Exercise:
Would you give the entries again word for word, with no pictures in the copy?

[Version difference data]
- Opening Delimiter -
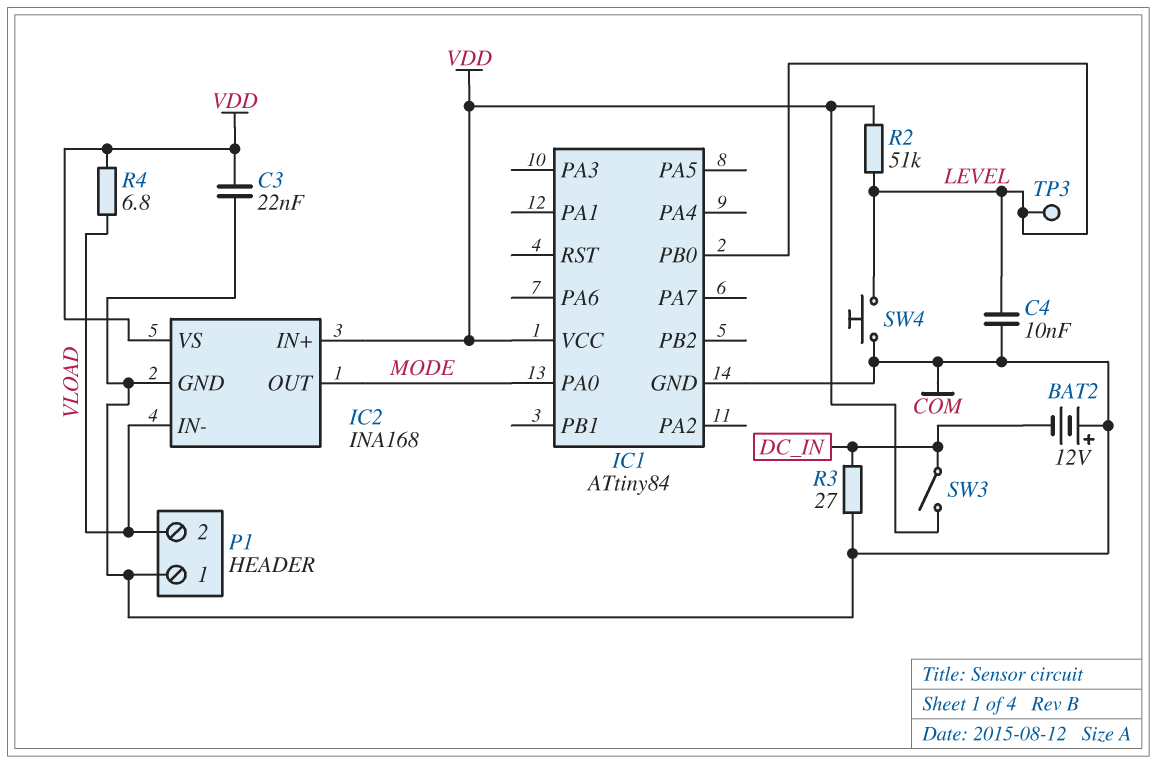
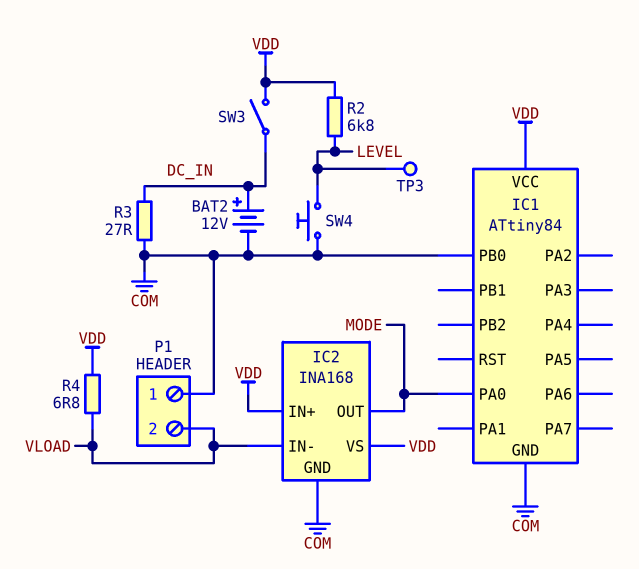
BAT2: 12V (plus COM, minus DC_IN) -> 12V (plus DC_IN, minus COM)
C3: 22nF (COM, VDD) -> none
C4: 10nF (COM, LEVEL) -> none
IC1 pin PB0: LEVEL -> COM
R2: 51k (LEVEL, VDD) -> 6.8k (LEVEL, VDD)

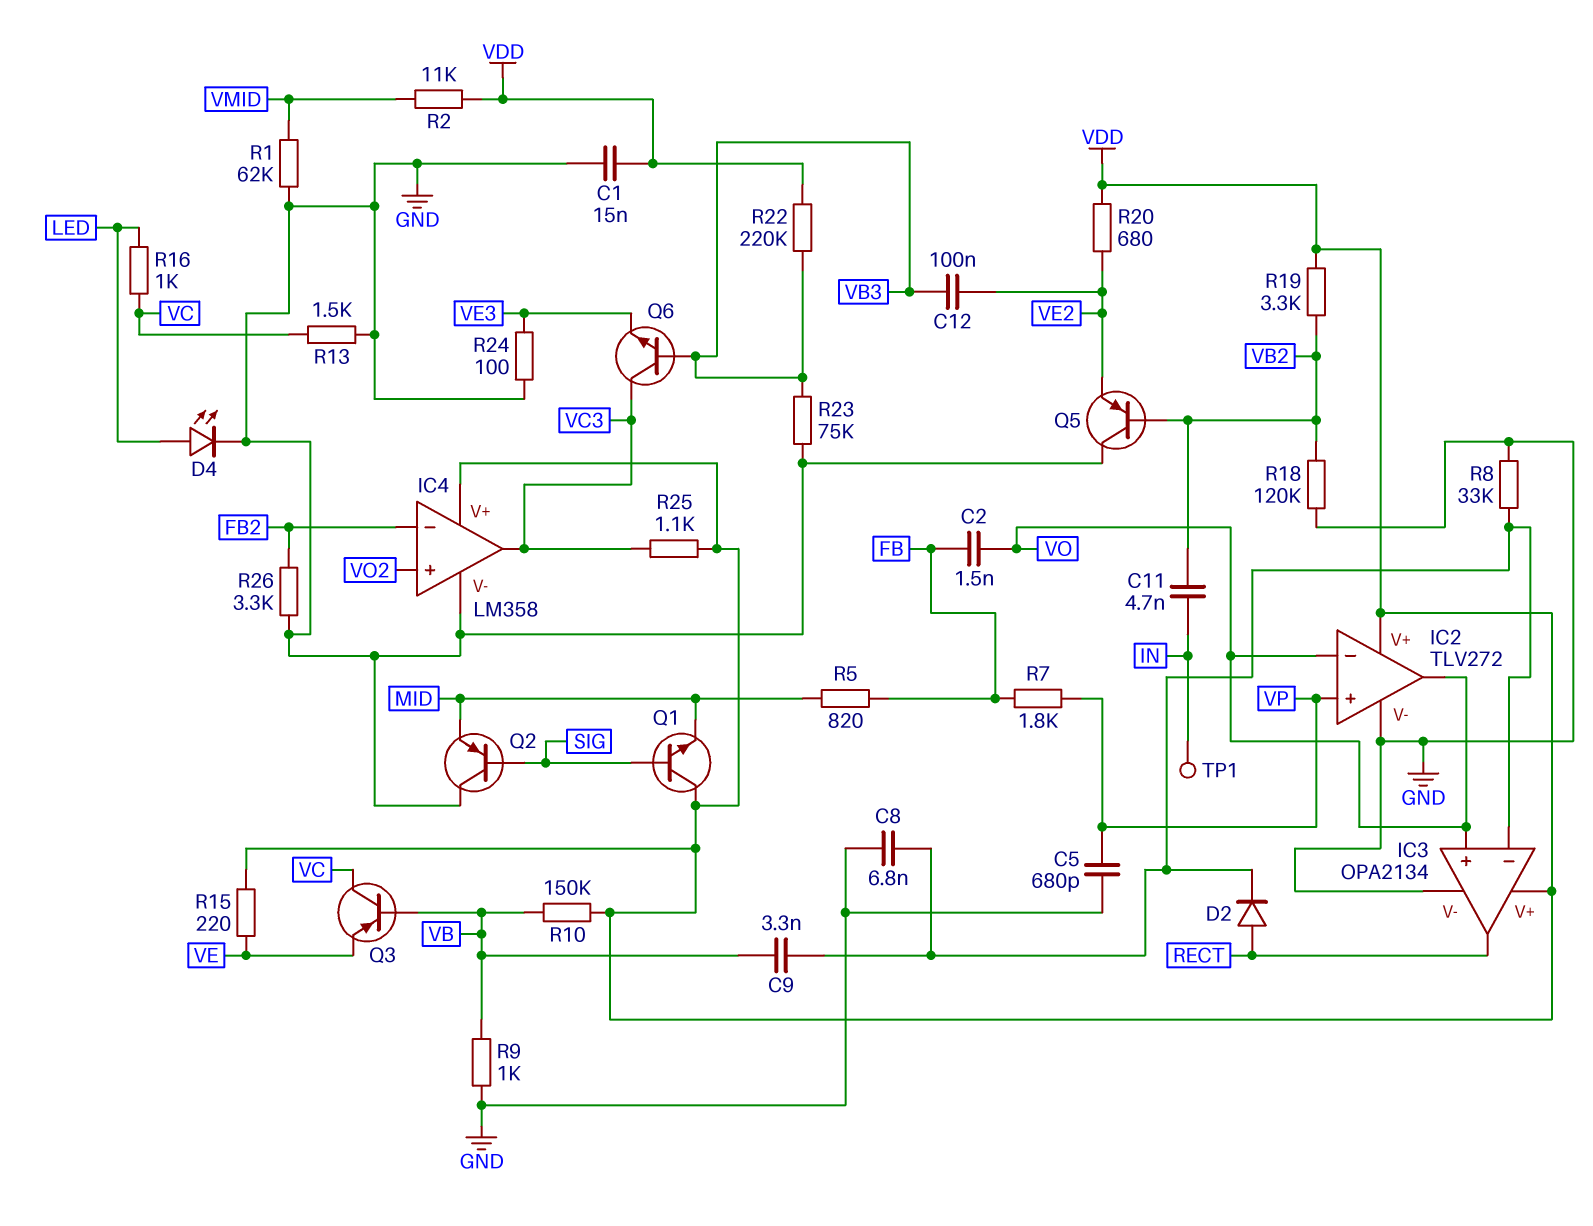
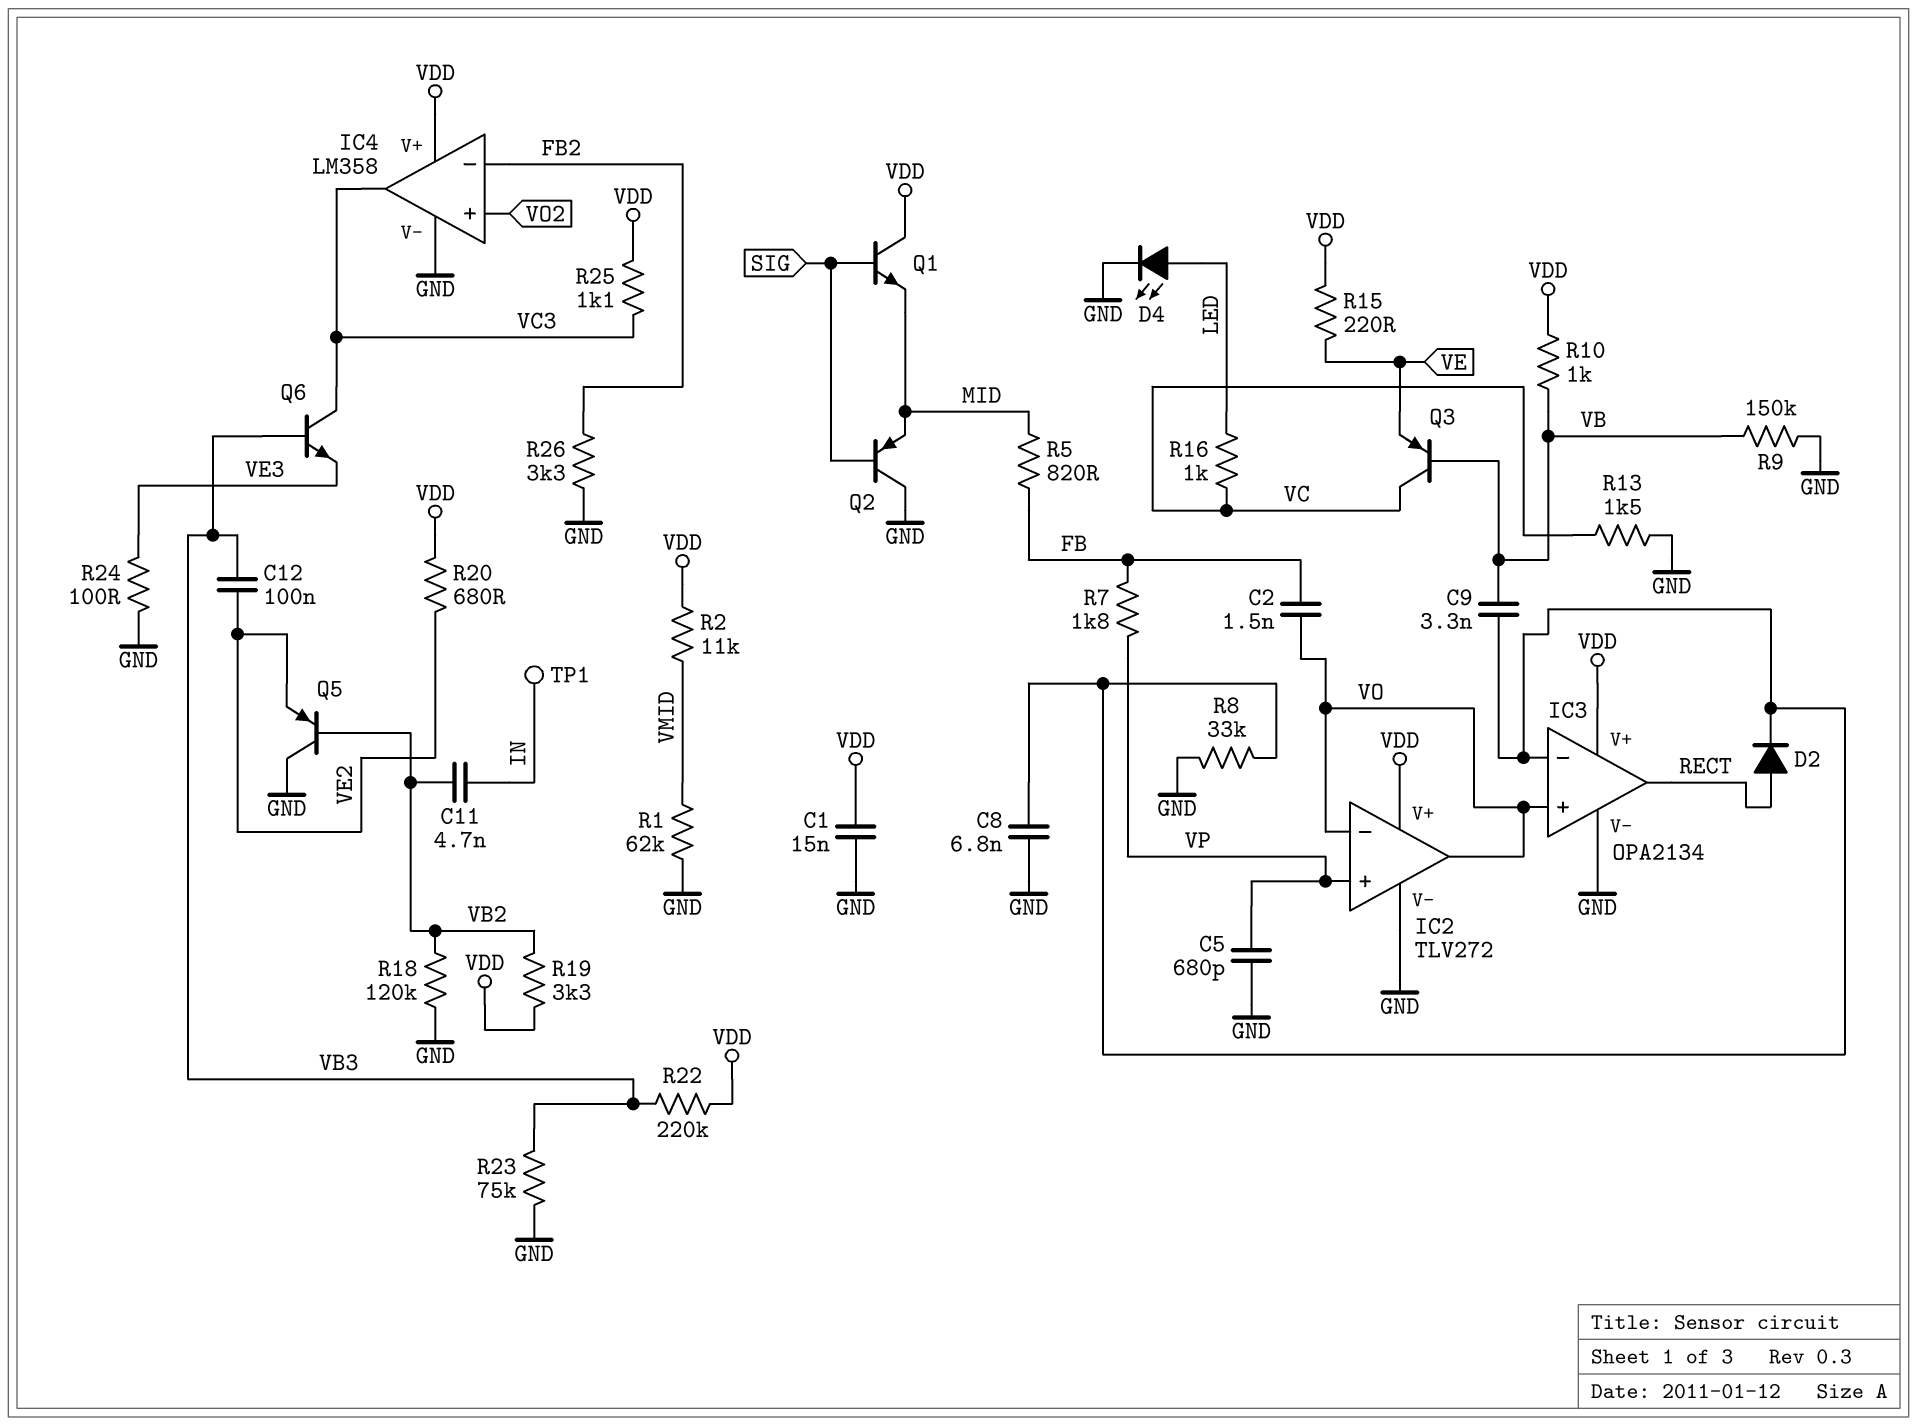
R9: 1k (GND, VB) -> 150k (GND, VB)
R10: 150k (VB, VDD) -> 1k (VB, VDD)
- Closing Delimiter -
Solution to the problem:
BAT2: 12V (plus COM, minus DC_IN) -> 12V (plus DC_IN, minus COM)
C3: 22nF (COM, VDD) -> none
C4: 10nF (COM, LEVEL) -> none
IC1 pin PB0: LEVEL -> COM
R2: 51k (LEVEL, VDD) -> 6.8k (LEVEL, VDD)

R9: 1k (GND, VB) -> 150k (GND, VB)
R10: 150k (VB, VDD) -> 1k (VB, VDD)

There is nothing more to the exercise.